- **Exercise requirements**
Reproduce exactly, and only, the lines below from the one containing "camera: 30 degrees left, 5 degrees up" through the one containing "none -> red bowl [627,280,692,341]".

- **Data to use**
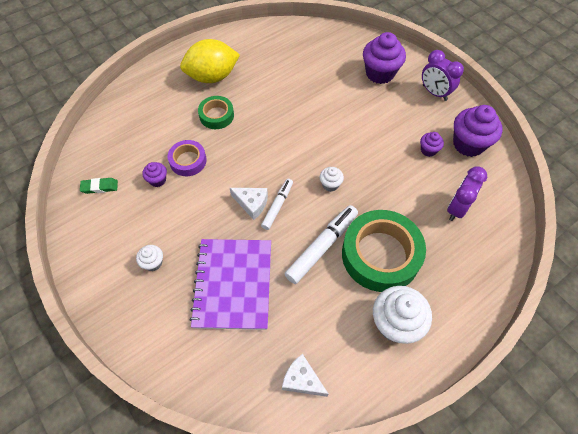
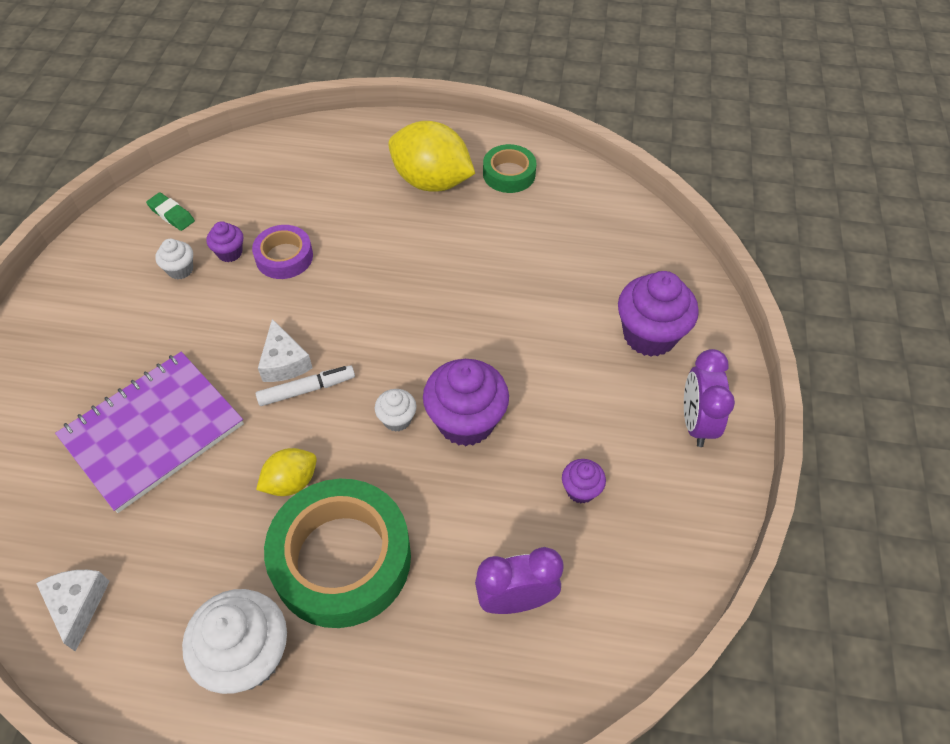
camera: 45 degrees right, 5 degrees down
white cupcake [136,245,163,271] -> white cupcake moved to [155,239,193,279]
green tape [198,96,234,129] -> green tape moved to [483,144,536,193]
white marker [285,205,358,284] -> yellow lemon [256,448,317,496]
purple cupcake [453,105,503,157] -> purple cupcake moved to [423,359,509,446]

==

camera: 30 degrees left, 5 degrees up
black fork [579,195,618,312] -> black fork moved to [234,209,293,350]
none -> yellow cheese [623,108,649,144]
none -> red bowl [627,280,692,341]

- **Answer to this exercise**
camera: 30 degrees left, 5 degrees up
black fork [579,195,618,312] -> black fork moved to [234,209,293,350]
none -> yellow cheese [623,108,649,144]
none -> red bowl [627,280,692,341]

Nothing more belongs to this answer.